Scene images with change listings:
◆ ◆ ◆
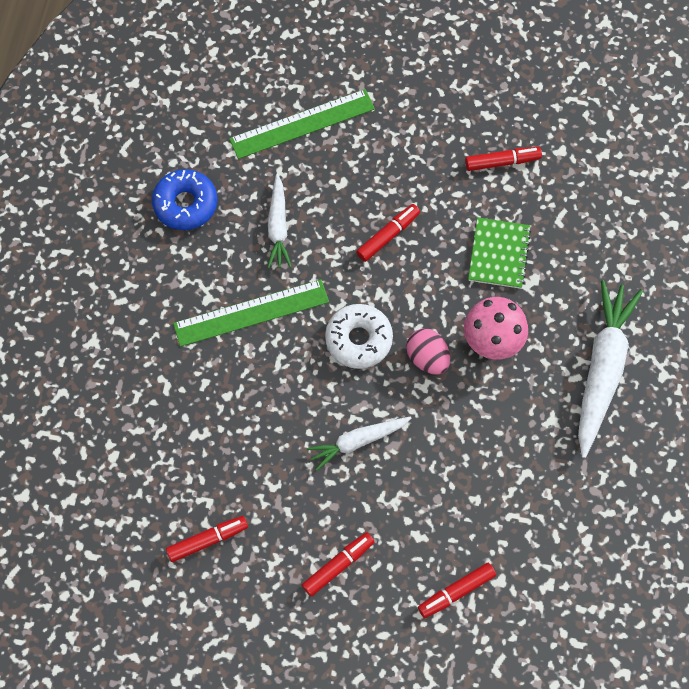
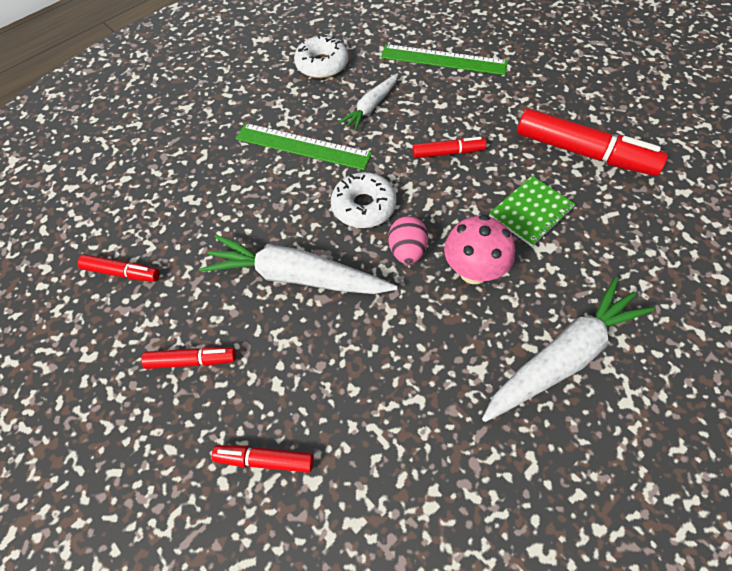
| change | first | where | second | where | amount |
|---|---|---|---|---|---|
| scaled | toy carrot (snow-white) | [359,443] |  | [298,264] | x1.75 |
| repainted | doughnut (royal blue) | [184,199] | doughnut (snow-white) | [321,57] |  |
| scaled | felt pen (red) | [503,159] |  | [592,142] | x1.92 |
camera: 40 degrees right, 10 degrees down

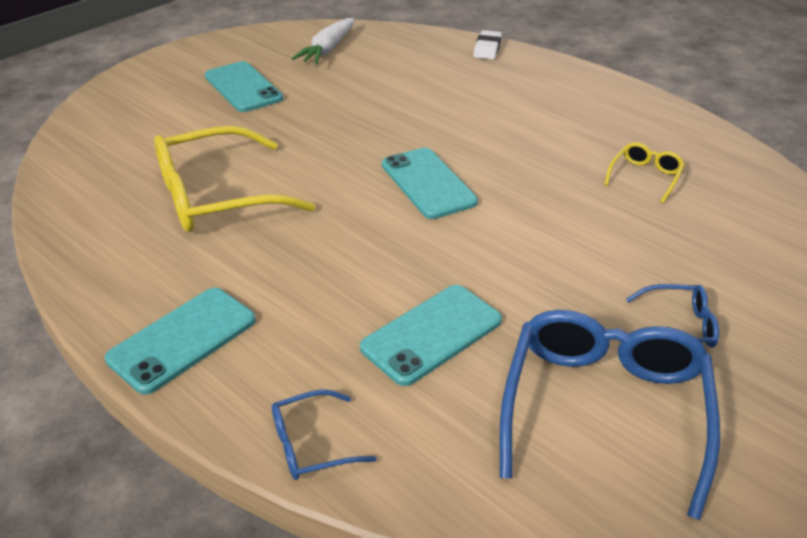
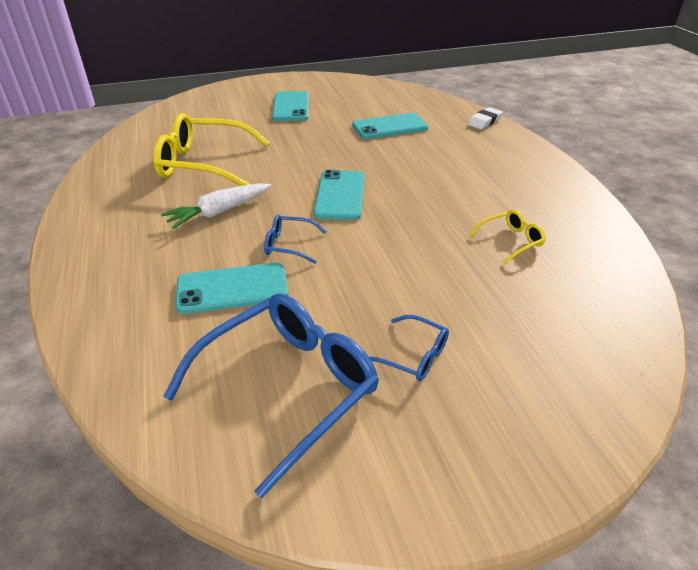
| change | first | where | second | where | amount |
|---|---|---|---|---|---|
| shifted | toy carrot (snow-white) | [323,41] |  | [216,206] |  |
| shifted | glasses (royal blue) | [324,434] |  | [295,239] |  |
| shifted | smartphone (turquoise) | [180,341] |  | [390,126] |  |
camera: 30 degrees right, 0 degrees up

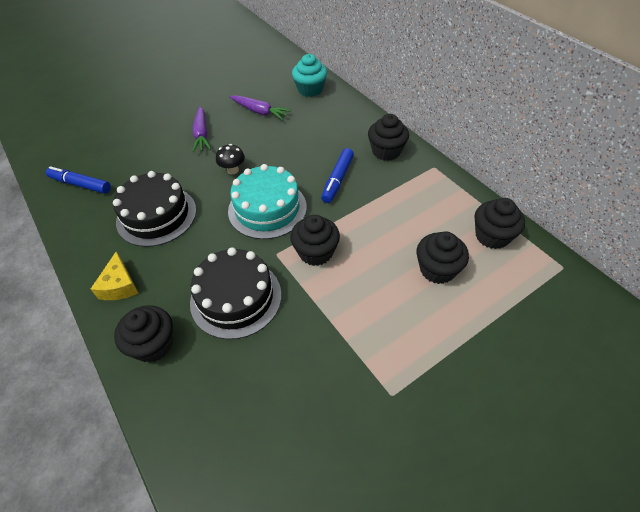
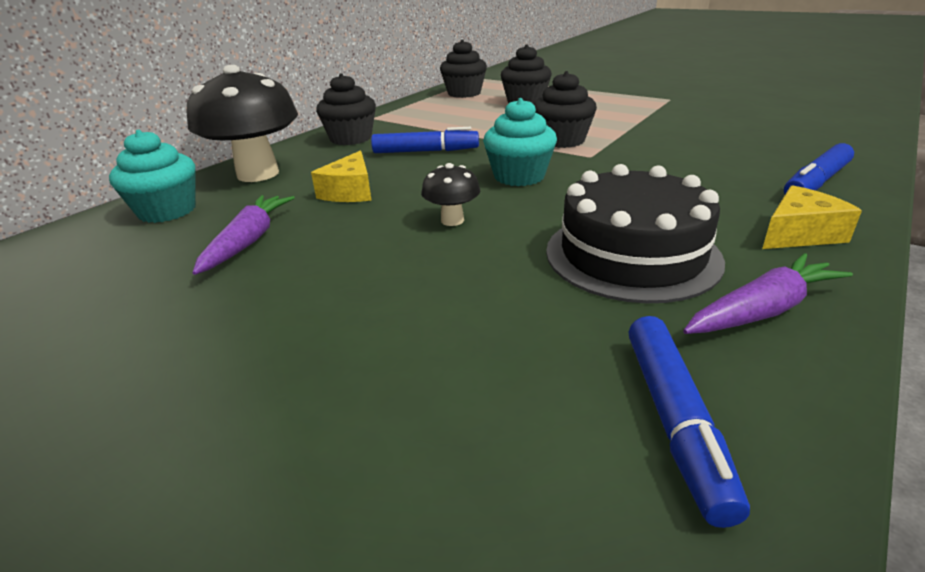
| change | first | where | second | where | amount |
|---|---|---|---|---|---|
| new |  |  | fungus (ebony) | [242,123] |  |
| new |  |  | cheese wedge (bright yellow) | [341,176] |  |
| swapped | layer cake (turquoise) | [267,201] | fairy cake (turquoise) | [520,142] |  |
| shifted | toy carrot (purple) | [201,129] |  | [768,293] |  |
| swapped | fairy cake (ebony) | [143,333] | felt pen (royal blue) | [819,168] |  |
| gone | layer cake (ebony) | [235,293] |  |  |  |
camera: 110 degrees left, 20 degrees down

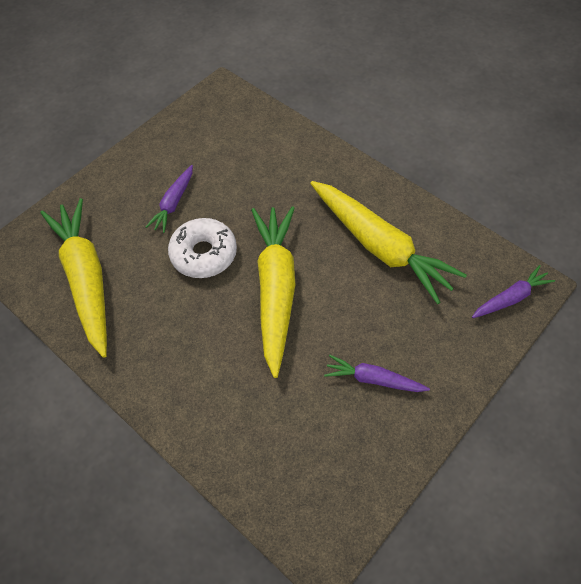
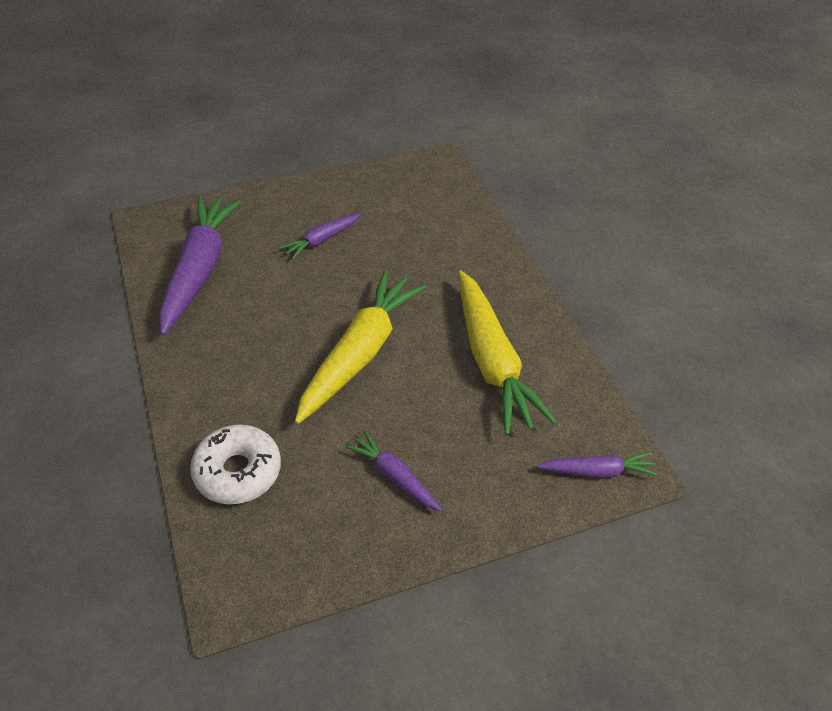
| change | first | where | second | where | amount |
|---|---|---|---|---|---|
| repainted | toy carrot (bright yellow) | [73,278] | toy carrot (purple) | [200,265] |  |
| shifted | doughnut (snow-white) | [202,248] |  | [235,464] |  |
camera: 25 degrees right, 10 degrees down

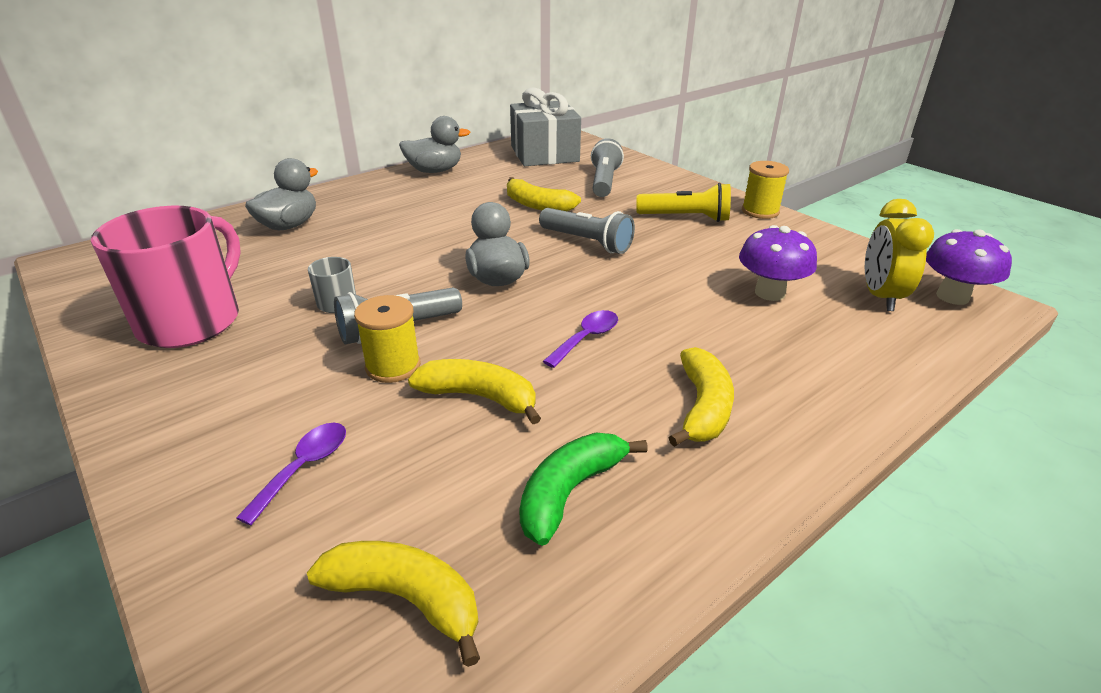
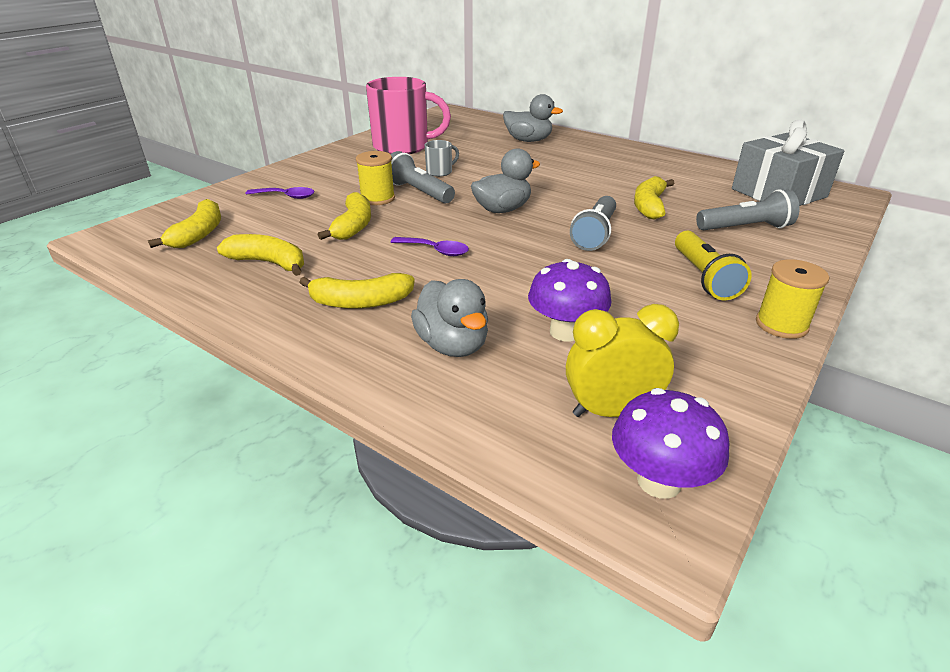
| change | first | where | second | where | amount |
|---|---|---|---|---|---|
| repainted | banana fruit (green) | [583,489] | banana fruit (bright yellow) | [260,255] |  |
| shifted | toy duck (gray) | [434,144] |  | [449,318] |  |
camera: 75 degrees right, 0 degrees up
◆ ◆ ◆
_Work to be completed_
Retype the entries above word for word, minus any images.

_Task solution_
| change | first | where | second | where | amount |
|---|---|---|---|---|---|
| scaled | toy carrot (snow-white) | [359,443] |  | [298,264] | x1.75 |
| repainted | doughnut (royal blue) | [184,199] | doughnut (snow-white) | [321,57] |  |
| scaled | felt pen (red) | [503,159] |  | [592,142] | x1.92 |
camera: 40 degrees right, 10 degrees down

| change | first | where | second | where | amount |
|---|---|---|---|---|---|
| shifted | toy carrot (snow-white) | [323,41] |  | [216,206] |  |
| shifted | glasses (royal blue) | [324,434] |  | [295,239] |  |
| shifted | smartphone (turquoise) | [180,341] |  | [390,126] |  |
camera: 30 degrees right, 0 degrees up

| change | first | where | second | where | amount |
|---|---|---|---|---|---|
| new |  |  | fungus (ebony) | [242,123] |  |
| new |  |  | cheese wedge (bright yellow) | [341,176] |  |
| swapped | layer cake (turquoise) | [267,201] | fairy cake (turquoise) | [520,142] |  |
| shifted | toy carrot (purple) | [201,129] |  | [768,293] |  |
| swapped | fairy cake (ebony) | [143,333] | felt pen (royal blue) | [819,168] |  |
| gone | layer cake (ebony) | [235,293] |  |  |  |
camera: 110 degrees left, 20 degrees down

| change | first | where | second | where | amount |
|---|---|---|---|---|---|
| repainted | toy carrot (bright yellow) | [73,278] | toy carrot (purple) | [200,265] |  |
| shifted | doughnut (snow-white) | [202,248] |  | [235,464] |  |
camera: 25 degrees right, 10 degrees down

| change | first | where | second | where | amount |
|---|---|---|---|---|---|
| repainted | banana fruit (green) | [583,489] | banana fruit (bright yellow) | [260,255] |  |
| shifted | toy duck (gray) | [434,144] |  | [449,318] |  |
camera: 75 degrees right, 0 degrees up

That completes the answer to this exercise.